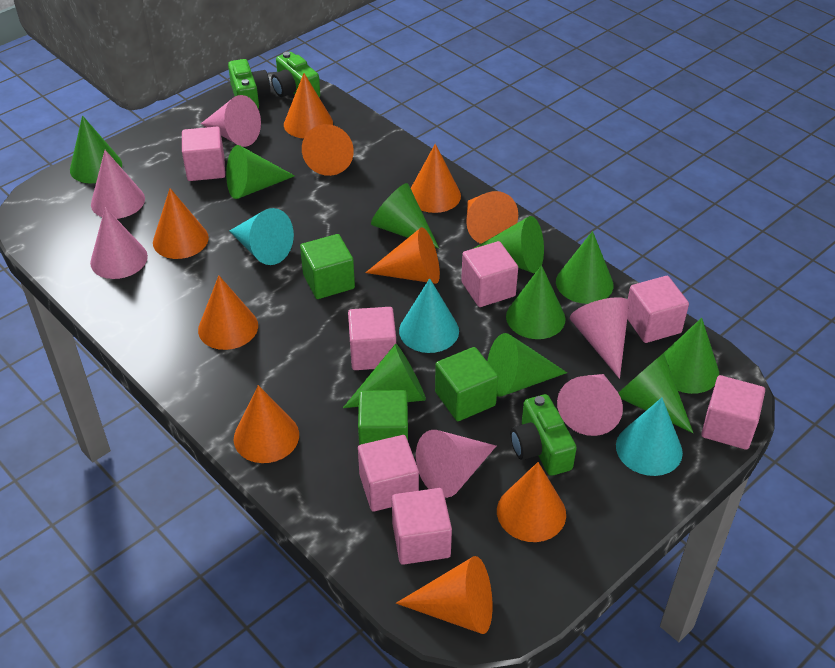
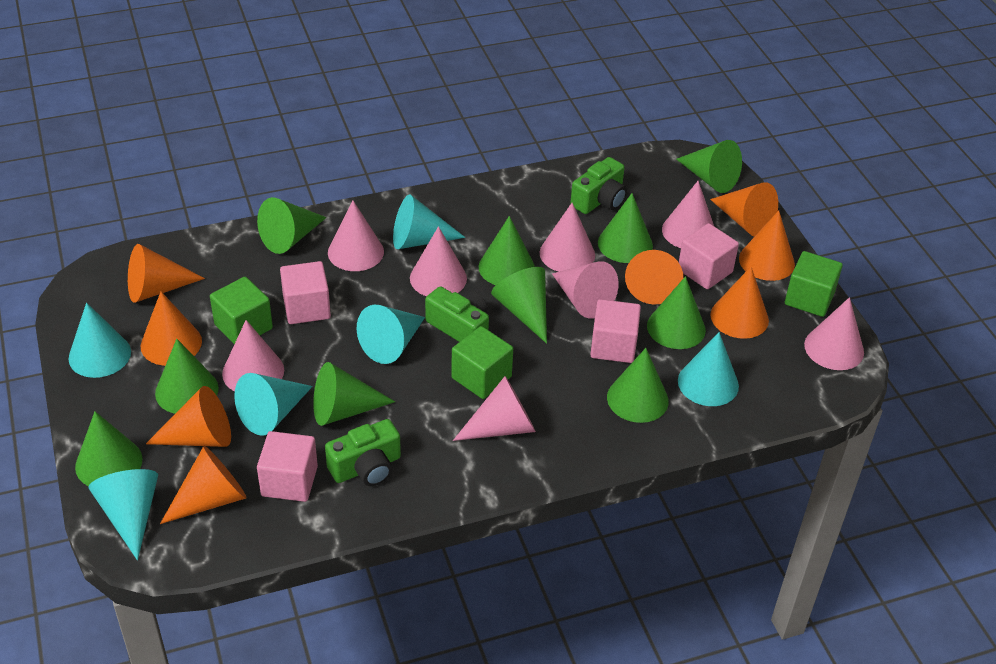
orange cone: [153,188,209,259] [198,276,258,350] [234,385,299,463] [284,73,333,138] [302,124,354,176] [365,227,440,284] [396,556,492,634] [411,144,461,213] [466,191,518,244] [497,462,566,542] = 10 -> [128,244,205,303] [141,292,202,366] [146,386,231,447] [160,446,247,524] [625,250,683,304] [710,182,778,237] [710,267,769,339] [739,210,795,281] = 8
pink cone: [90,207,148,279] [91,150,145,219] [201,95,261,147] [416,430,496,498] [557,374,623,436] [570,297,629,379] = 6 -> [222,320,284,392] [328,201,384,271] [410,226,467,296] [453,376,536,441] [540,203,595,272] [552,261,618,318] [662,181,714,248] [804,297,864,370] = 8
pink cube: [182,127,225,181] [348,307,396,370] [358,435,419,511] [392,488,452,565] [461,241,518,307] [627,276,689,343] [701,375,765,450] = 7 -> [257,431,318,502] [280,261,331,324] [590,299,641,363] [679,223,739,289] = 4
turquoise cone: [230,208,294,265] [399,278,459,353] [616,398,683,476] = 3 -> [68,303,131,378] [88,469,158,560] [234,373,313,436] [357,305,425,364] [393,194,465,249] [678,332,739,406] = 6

...

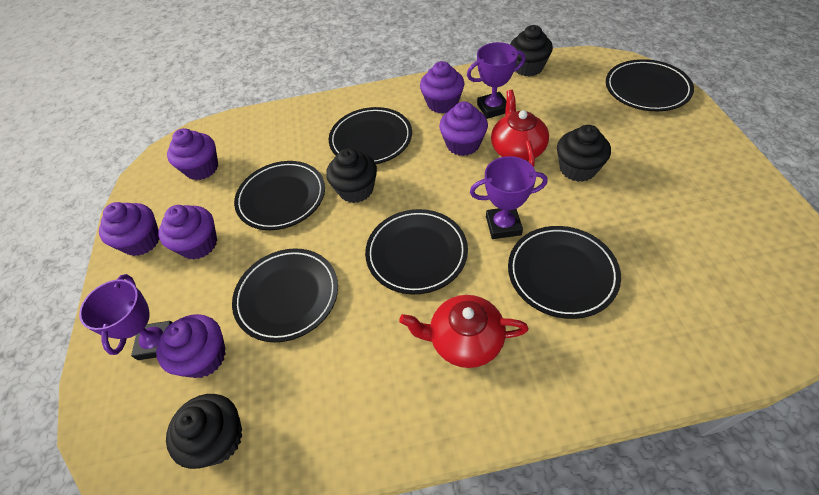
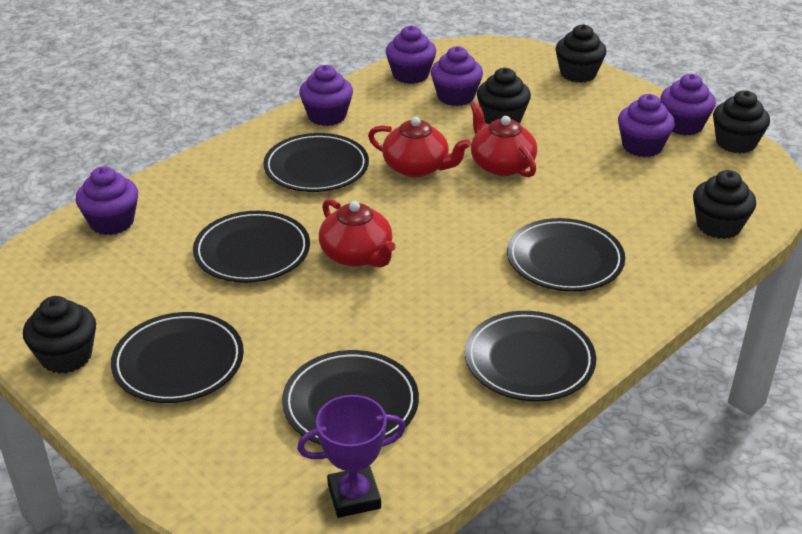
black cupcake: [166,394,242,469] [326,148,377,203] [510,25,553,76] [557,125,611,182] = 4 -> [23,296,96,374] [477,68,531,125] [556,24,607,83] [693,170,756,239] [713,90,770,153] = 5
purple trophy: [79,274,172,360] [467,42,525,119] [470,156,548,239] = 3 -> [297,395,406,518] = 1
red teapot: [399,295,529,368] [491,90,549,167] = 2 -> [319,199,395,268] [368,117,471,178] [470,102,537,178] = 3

...

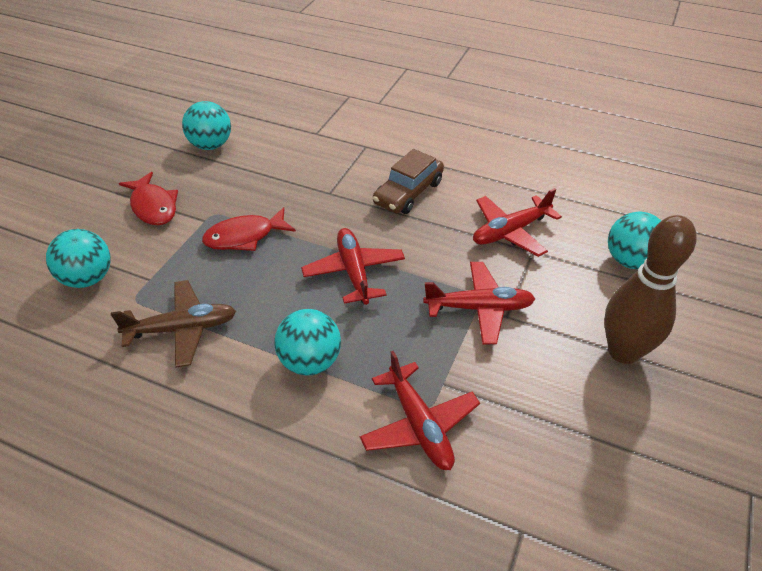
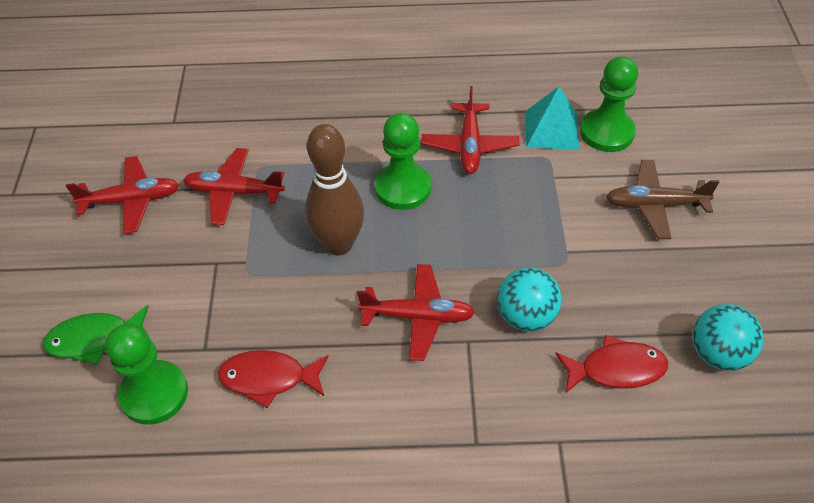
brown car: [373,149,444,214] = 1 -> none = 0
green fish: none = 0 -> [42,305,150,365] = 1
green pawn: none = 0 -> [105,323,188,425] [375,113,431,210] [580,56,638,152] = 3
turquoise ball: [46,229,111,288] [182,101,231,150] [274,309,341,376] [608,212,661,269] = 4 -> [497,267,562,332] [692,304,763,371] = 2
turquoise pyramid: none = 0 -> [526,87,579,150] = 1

- [TRY IT]
Each line with the word "pink" in the records above belongs in the result; copy all of them.

- [TASK RESULT]
pink cone: [90,207,148,279] [91,150,145,219] [201,95,261,147] [416,430,496,498] [557,374,623,436] [570,297,629,379] = 6 -> [222,320,284,392] [328,201,384,271] [410,226,467,296] [453,376,536,441] [540,203,595,272] [552,261,618,318] [662,181,714,248] [804,297,864,370] = 8
pink cube: [182,127,225,181] [348,307,396,370] [358,435,419,511] [392,488,452,565] [461,241,518,307] [627,276,689,343] [701,375,765,450] = 7 -> [257,431,318,502] [280,261,331,324] [590,299,641,363] [679,223,739,289] = 4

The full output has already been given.